- _EXERCISE INSTRUCTIONS_: Every line in the listing below from the one with "workshop_3.csv: [388,238,624,375] ->" through the one with "Sildex Tracker: [397,828,640,973]" is to be reproduced exactly, both ends included; leave out the rest.

- _RECORDS TO USE_:
:::::
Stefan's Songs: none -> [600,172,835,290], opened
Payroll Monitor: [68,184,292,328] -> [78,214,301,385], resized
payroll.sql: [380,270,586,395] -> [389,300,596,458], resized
:::::
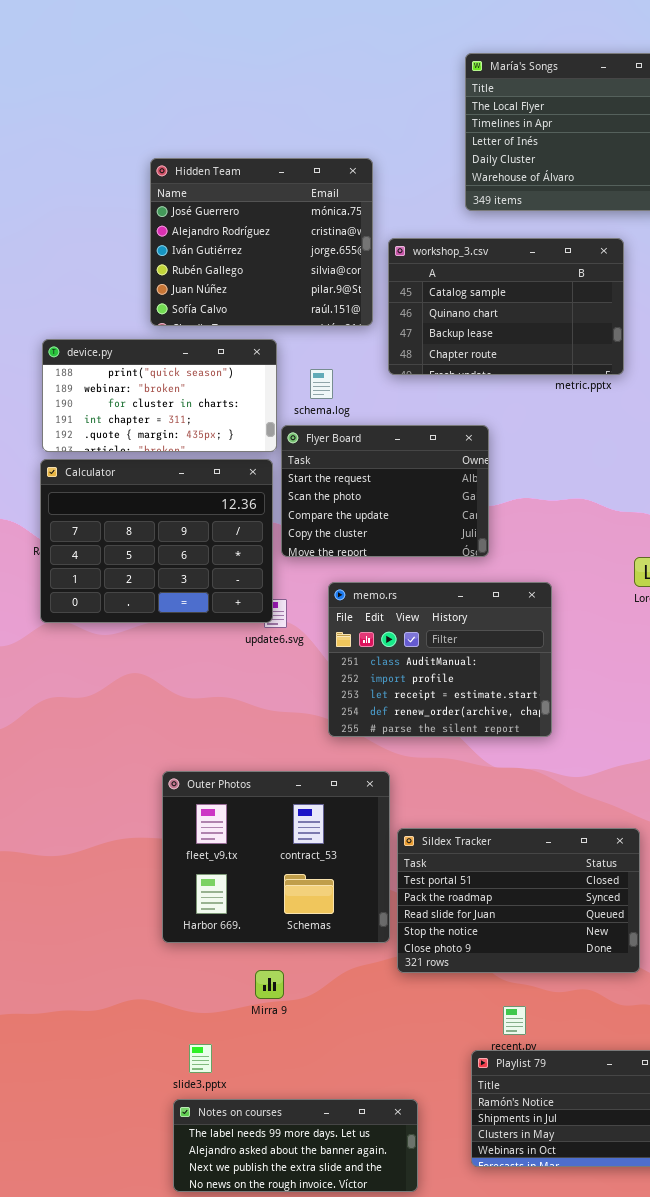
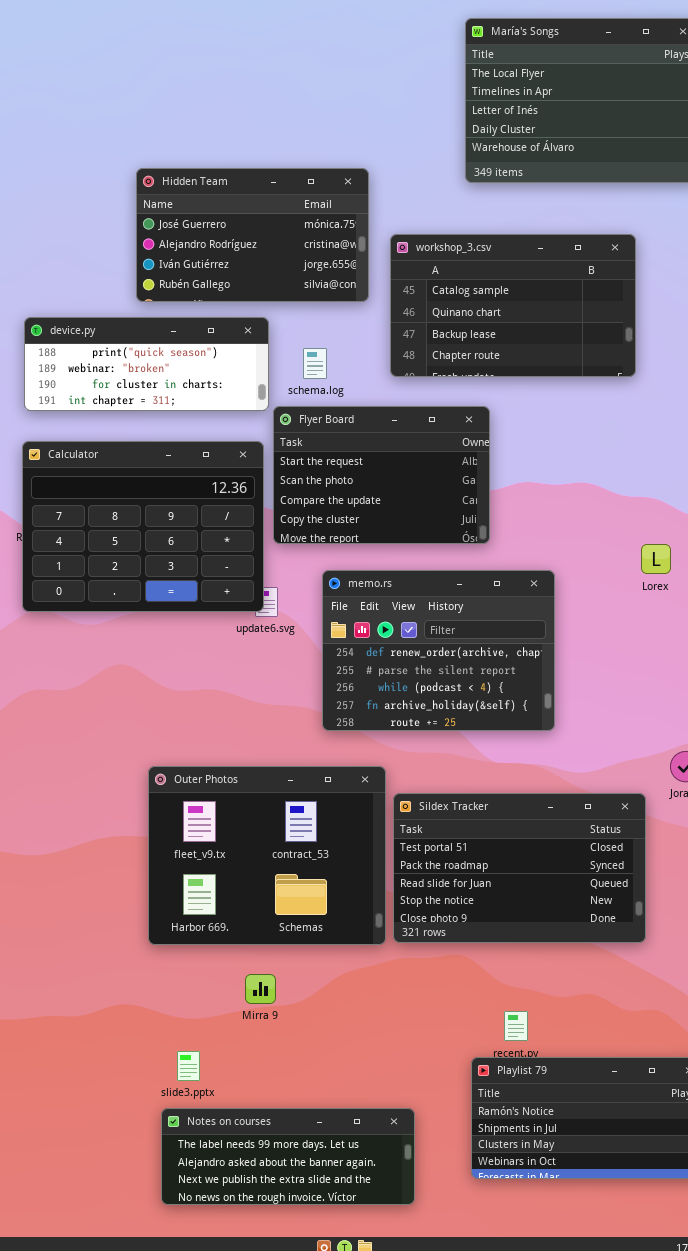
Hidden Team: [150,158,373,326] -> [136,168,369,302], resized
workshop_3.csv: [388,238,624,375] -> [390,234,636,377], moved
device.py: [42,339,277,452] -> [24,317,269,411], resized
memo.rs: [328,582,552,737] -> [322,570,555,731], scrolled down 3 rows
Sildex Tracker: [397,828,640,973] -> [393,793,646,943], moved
:::::
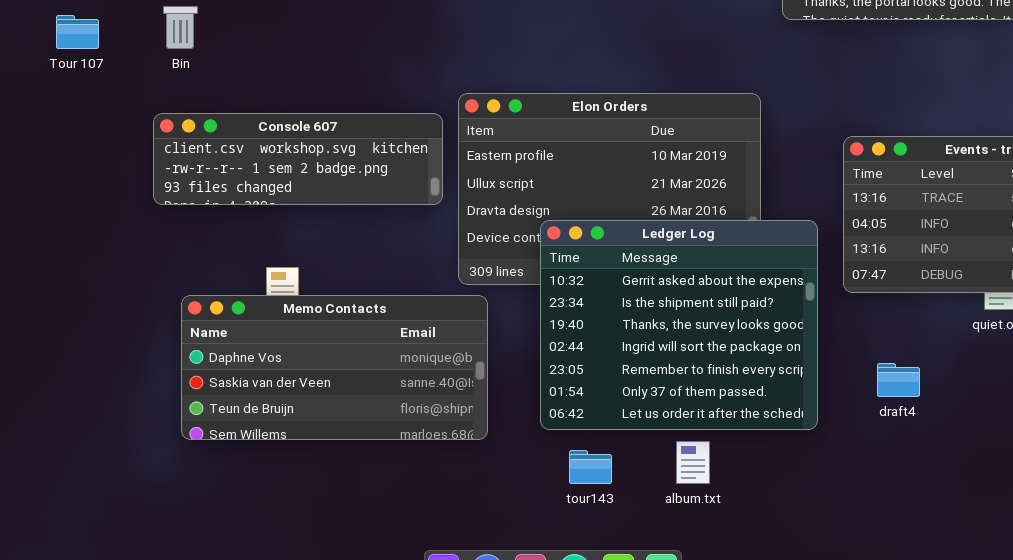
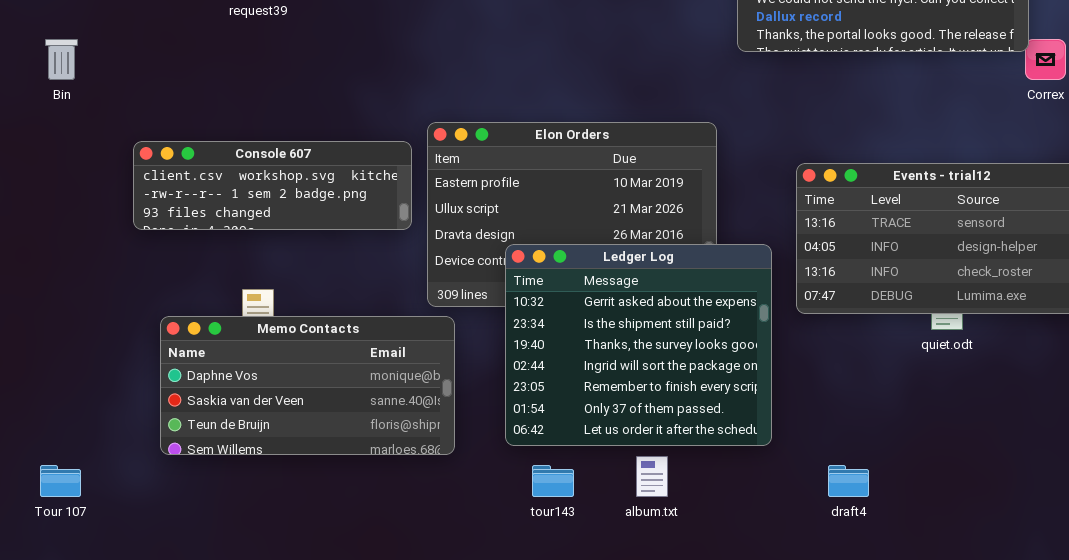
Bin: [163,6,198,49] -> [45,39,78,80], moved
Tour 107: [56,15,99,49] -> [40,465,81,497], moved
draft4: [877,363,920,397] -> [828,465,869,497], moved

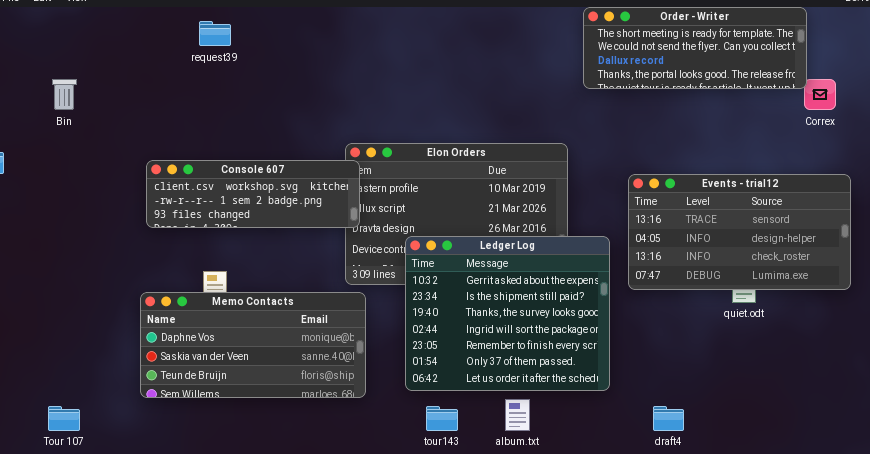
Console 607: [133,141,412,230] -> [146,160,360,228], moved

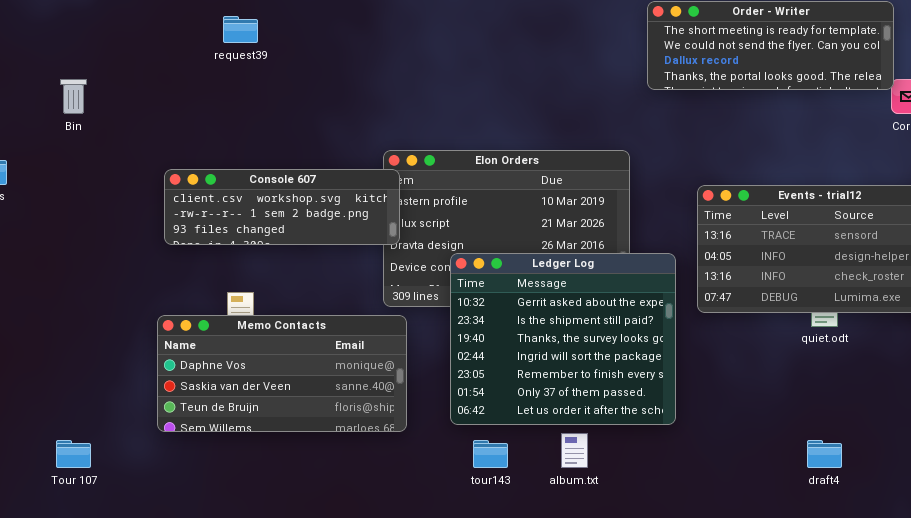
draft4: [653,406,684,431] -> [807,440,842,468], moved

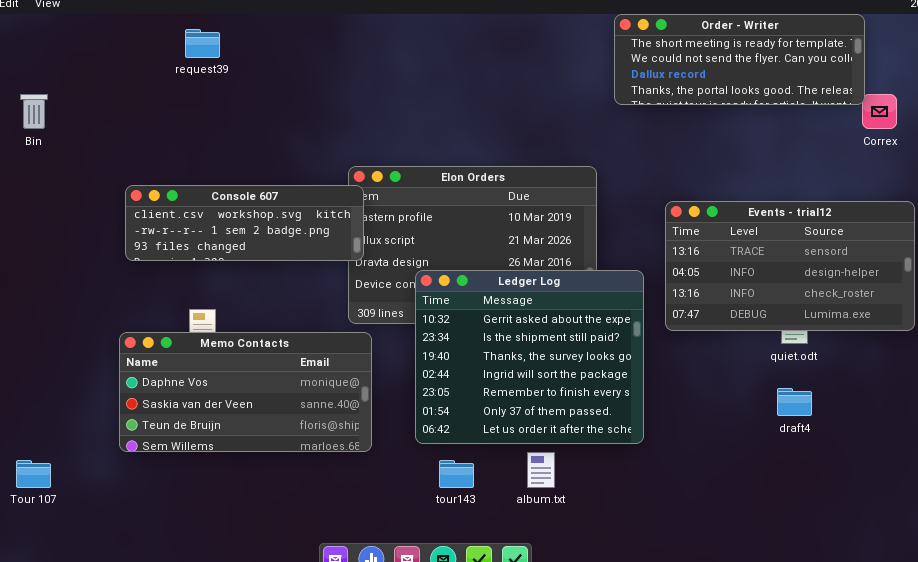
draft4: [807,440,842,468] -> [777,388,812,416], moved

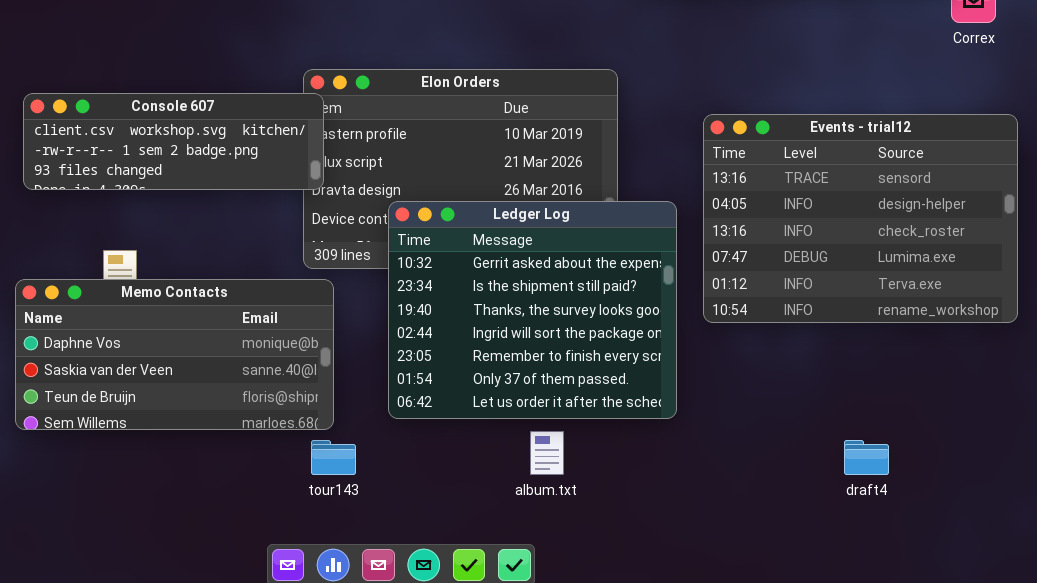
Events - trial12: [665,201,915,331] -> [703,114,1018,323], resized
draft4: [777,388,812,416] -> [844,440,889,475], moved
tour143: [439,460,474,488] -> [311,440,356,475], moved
:::::
- _ANSWER FOR THIS EXERCISE_:
workshop_3.csv: [388,238,624,375] -> [390,234,636,377], moved
device.py: [42,339,277,452] -> [24,317,269,411], resized
memo.rs: [328,582,552,737] -> [322,570,555,731], scrolled down 3 rows
Sildex Tracker: [397,828,640,973] -> [393,793,646,943], moved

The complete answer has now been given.